→ Aim of the exercise
Only the lines from the one containing "Where is stroma" through the final line of the material below should be output, exactly as they stand.

→ Input data

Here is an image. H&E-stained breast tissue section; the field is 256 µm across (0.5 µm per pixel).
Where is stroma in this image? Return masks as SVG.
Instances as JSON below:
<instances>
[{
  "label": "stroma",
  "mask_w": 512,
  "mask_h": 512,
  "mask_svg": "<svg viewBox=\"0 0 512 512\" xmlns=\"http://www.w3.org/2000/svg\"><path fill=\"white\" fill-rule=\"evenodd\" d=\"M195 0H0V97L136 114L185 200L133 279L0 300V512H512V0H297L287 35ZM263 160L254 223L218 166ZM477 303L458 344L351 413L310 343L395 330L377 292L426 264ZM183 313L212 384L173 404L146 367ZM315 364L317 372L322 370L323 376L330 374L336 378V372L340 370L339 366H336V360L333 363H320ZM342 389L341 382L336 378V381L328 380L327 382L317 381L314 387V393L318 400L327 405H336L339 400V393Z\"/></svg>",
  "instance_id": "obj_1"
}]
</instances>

→ Worked solution
Where is stroma in this image? Return masks as SVG.
Instances as JSON below:
<instances>
[{
  "label": "stroma",
  "mask_w": 512,
  "mask_h": 512,
  "mask_svg": "<svg viewBox=\"0 0 512 512\" xmlns=\"http://www.w3.org/2000/svg\"><path fill=\"white\" fill-rule=\"evenodd\" d=\"M195 0H0V97L136 114L185 200L133 279L0 300V512H512V0H297L287 35ZM263 160L254 223L218 166ZM477 303L458 344L351 413L310 343L395 330L377 292L426 264ZM183 313L212 384L173 404L146 367ZM315 364L317 372L322 370L323 376L330 374L336 378V372L340 370L339 366H336V360L333 363H320ZM342 389L341 382L336 378V381L328 380L327 382L317 381L314 387V393L318 400L327 405H336L339 400V393Z\"/></svg>",
  "instance_id": "obj_1"
}]
</instances>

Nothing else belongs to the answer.